• [Assignment]
In the entries that follow, copy exactly each line from the first through the line with "orange circle: (73, 121) -> (53, 114), moved".

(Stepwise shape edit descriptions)
=== Section Start ===
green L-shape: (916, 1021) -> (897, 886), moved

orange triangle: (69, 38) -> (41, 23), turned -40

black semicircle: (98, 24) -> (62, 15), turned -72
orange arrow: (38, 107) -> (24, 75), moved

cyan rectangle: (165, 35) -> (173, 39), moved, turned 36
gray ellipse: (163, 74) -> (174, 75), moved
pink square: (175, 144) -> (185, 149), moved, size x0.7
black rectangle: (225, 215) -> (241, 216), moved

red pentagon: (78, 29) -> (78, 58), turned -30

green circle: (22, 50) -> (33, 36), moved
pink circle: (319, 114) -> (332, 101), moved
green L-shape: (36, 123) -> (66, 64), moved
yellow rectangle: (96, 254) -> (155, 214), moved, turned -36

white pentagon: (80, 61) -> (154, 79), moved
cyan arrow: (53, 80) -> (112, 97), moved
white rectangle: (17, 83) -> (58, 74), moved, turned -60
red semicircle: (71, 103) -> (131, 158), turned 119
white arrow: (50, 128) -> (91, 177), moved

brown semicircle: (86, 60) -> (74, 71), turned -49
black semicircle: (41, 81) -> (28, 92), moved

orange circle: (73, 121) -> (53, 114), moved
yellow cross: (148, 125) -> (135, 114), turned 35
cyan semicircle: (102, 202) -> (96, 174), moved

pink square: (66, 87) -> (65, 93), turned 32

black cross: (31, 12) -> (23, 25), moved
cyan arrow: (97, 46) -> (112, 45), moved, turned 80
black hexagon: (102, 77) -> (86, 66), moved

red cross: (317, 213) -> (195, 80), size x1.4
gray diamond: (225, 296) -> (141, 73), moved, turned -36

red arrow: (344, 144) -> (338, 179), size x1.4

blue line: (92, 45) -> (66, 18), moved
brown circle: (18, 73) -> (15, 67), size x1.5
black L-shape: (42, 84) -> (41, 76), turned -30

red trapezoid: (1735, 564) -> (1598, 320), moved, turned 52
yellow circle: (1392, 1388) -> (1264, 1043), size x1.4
=== Section End ===
• [Solution for this task]
green L-shape: (916, 1021) -> (897, 886), moved

orange triangle: (69, 38) -> (41, 23), turned -40

black semicircle: (98, 24) -> (62, 15), turned -72
orange arrow: (38, 107) -> (24, 75), moved

cyan rectangle: (165, 35) -> (173, 39), moved, turned 36
gray ellipse: (163, 74) -> (174, 75), moved
pink square: (175, 144) -> (185, 149), moved, size x0.7
black rectangle: (225, 215) -> (241, 216), moved

red pentagon: (78, 29) -> (78, 58), turned -30

green circle: (22, 50) -> (33, 36), moved
pink circle: (319, 114) -> (332, 101), moved
green L-shape: (36, 123) -> (66, 64), moved
yellow rectangle: (96, 254) -> (155, 214), moved, turned -36

white pentagon: (80, 61) -> (154, 79), moved
cyan arrow: (53, 80) -> (112, 97), moved
white rectangle: (17, 83) -> (58, 74), moved, turned -60
red semicircle: (71, 103) -> (131, 158), turned 119
white arrow: (50, 128) -> (91, 177), moved

brown semicircle: (86, 60) -> (74, 71), turned -49
black semicircle: (41, 81) -> (28, 92), moved

orange circle: (73, 121) -> (53, 114), moved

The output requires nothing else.